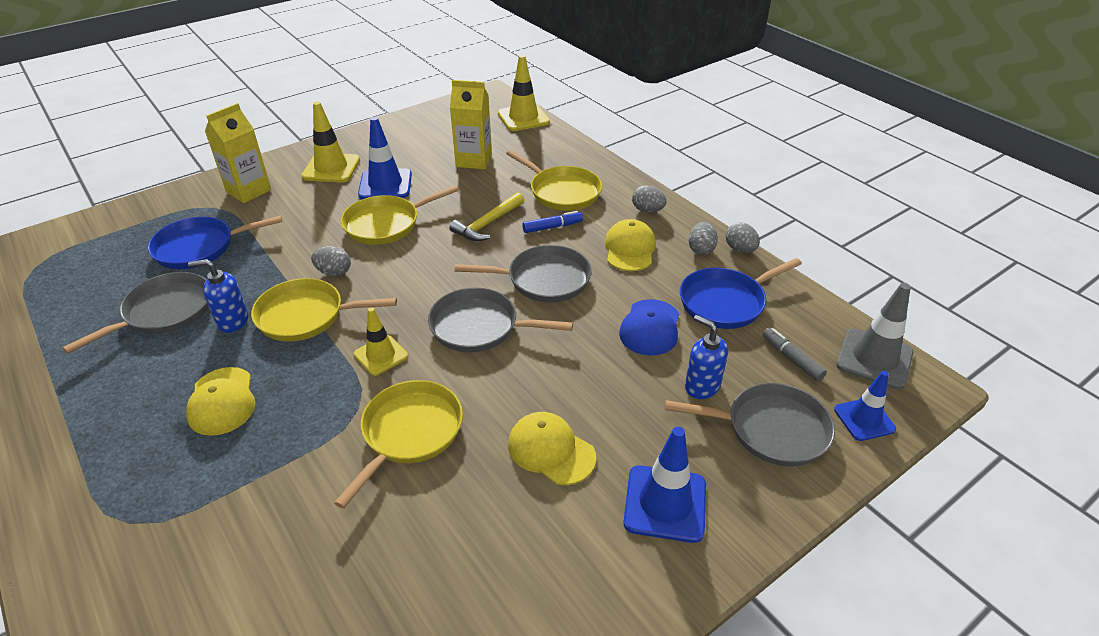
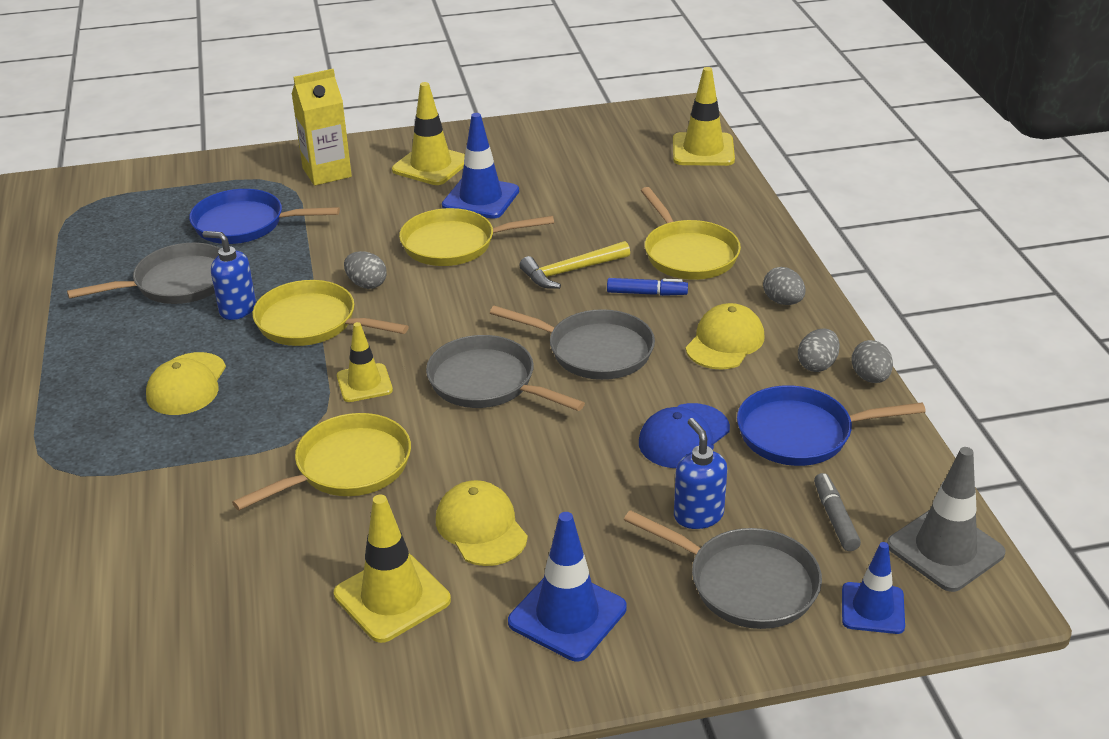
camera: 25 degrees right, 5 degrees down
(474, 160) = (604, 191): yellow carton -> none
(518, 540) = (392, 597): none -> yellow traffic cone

┄┄┄┄┄┄┄┄┄┄

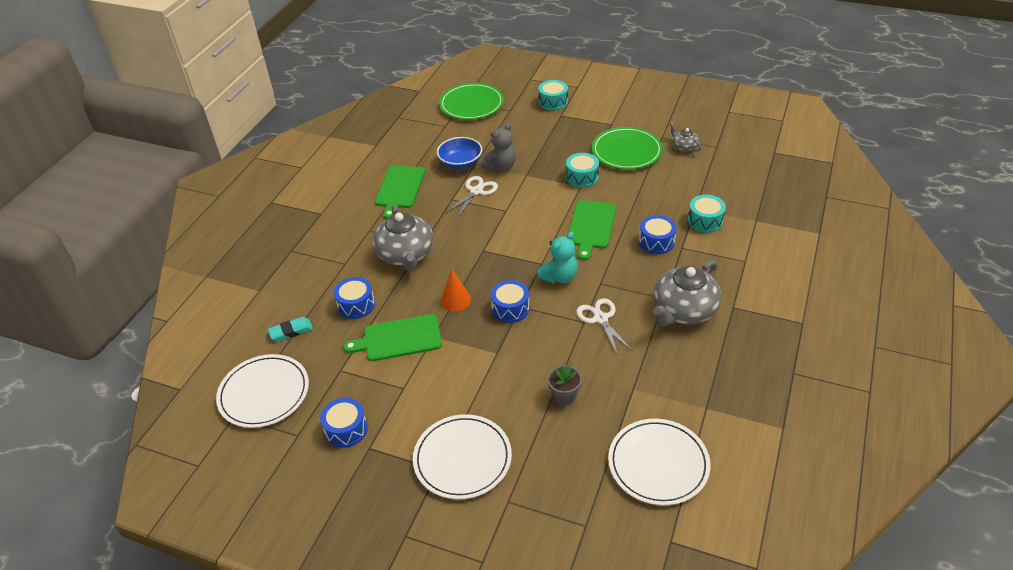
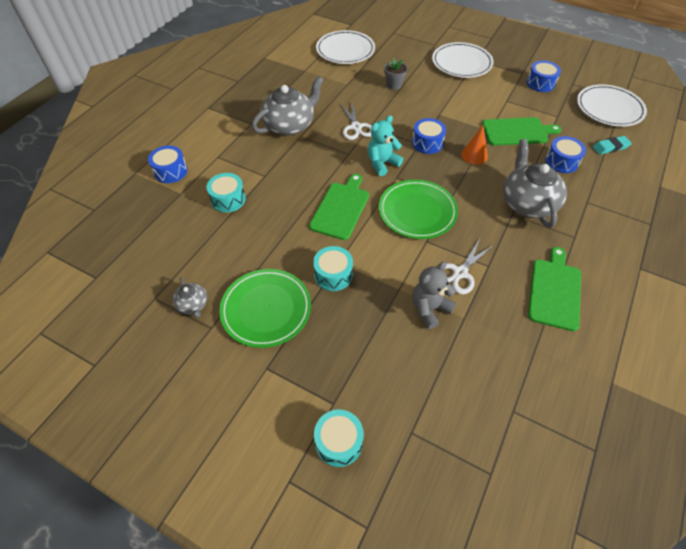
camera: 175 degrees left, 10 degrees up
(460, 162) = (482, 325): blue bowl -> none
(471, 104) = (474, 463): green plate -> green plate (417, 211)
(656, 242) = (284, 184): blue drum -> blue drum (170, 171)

┄┄┄┄┄┄┄┄┄┄

> Prompt: Identify the lines of the data that contain the word "none". Copy each of them.

> Expected answer:
(474, 160) = (604, 191): yellow carton -> none
(518, 540) = (392, 597): none -> yellow traffic cone
(460, 162) = (482, 325): blue bowl -> none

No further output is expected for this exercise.